Goal
Please rewrite the entries from the first one through the line containing "Outline every building", changing "pixel coordinates" to "image coordinates" and leaving everything else unchanged.

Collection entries
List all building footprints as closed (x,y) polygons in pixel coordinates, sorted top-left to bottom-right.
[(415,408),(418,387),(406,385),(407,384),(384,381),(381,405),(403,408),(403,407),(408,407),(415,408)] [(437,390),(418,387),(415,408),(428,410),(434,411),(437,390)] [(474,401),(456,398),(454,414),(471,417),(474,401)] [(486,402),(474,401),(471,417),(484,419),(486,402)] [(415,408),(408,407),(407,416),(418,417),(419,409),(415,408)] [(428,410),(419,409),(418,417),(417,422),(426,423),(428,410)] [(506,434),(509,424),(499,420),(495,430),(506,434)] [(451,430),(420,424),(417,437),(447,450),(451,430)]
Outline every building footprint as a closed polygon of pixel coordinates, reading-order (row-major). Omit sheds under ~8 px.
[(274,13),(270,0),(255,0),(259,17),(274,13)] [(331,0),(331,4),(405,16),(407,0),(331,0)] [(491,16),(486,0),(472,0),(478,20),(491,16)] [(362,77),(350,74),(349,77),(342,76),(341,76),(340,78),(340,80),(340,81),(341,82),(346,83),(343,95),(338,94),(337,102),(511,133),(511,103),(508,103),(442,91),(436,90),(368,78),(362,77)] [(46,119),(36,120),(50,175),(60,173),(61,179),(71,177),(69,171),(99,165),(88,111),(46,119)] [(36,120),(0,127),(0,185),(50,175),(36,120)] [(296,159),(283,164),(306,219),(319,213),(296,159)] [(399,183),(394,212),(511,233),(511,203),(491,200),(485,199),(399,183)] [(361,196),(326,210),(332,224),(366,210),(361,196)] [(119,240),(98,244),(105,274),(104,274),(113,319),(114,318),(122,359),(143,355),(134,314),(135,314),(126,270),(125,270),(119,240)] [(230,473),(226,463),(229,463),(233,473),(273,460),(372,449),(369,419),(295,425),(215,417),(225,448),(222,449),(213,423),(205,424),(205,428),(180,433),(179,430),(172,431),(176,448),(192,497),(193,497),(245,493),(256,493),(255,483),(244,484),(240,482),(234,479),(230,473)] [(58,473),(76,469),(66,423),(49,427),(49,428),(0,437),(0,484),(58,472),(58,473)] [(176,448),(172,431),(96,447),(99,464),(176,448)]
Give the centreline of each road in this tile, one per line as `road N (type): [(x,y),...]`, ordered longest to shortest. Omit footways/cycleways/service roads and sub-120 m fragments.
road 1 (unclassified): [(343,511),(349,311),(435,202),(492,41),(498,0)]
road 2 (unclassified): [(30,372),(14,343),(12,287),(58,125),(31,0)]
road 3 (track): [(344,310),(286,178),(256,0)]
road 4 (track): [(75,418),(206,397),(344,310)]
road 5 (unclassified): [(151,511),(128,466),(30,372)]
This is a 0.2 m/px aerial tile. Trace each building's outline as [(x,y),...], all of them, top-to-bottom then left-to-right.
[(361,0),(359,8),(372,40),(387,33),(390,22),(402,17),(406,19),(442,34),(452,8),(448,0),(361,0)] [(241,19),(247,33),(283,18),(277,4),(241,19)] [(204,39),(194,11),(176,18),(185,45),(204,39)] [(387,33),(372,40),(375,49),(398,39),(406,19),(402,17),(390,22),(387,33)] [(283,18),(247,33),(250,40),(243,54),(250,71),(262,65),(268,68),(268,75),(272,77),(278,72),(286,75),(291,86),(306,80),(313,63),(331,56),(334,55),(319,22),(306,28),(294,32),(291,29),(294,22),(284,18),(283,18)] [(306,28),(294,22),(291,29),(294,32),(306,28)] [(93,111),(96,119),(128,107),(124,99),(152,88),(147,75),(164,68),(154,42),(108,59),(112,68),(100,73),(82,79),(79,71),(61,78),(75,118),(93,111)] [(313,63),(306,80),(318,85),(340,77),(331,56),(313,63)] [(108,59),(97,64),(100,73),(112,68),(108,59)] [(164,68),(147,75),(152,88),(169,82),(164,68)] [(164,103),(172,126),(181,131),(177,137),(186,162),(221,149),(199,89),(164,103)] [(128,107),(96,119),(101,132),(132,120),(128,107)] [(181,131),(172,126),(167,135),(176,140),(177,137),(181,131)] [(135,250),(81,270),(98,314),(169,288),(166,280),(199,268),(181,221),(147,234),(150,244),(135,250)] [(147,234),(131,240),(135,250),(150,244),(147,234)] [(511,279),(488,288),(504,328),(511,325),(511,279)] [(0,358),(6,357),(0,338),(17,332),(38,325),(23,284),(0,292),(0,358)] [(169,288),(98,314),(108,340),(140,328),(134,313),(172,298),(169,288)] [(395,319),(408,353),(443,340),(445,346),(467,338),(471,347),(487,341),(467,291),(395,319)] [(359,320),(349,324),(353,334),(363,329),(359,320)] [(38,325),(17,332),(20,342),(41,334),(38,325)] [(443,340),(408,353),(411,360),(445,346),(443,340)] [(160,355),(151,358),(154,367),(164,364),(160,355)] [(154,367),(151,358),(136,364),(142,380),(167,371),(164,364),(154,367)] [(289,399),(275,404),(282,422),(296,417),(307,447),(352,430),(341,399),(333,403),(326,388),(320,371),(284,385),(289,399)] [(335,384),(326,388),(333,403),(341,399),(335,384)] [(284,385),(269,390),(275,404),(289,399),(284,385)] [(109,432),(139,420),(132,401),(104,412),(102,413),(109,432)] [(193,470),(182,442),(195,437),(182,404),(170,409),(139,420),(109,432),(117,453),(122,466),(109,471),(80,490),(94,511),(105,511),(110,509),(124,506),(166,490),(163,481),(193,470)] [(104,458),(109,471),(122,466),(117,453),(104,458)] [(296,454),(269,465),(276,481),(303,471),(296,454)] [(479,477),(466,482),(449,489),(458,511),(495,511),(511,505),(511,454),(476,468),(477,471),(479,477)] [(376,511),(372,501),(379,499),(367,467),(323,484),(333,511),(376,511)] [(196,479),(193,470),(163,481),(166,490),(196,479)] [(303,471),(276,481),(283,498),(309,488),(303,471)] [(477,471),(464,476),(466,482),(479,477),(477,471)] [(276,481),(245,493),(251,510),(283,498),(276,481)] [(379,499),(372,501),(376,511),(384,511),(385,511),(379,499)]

Task answer
List all building footprints as closed (x,y) polygons in image coordinates, sorted top-left to bottom-right.
[(415,408),(418,387),(406,385),(407,384),(384,381),(381,405),(403,408),(403,407),(408,407),(415,408)] [(437,390),(418,387),(415,408),(428,410),(434,411),(437,390)] [(474,401),(456,398),(454,414),(471,417),(474,401)] [(486,402),(474,401),(471,417),(484,419),(486,402)] [(415,408),(408,407),(407,416),(418,417),(419,409),(415,408)] [(428,410),(419,409),(418,417),(417,422),(426,423),(428,410)] [(506,434),(509,424),(499,420),(495,430),(506,434)] [(451,430),(420,424),(417,437),(447,450),(451,430)]
Outline every building footprint as a closed polygon of image coordinates, reading-order (row-major). Omit sheds under ~8 px.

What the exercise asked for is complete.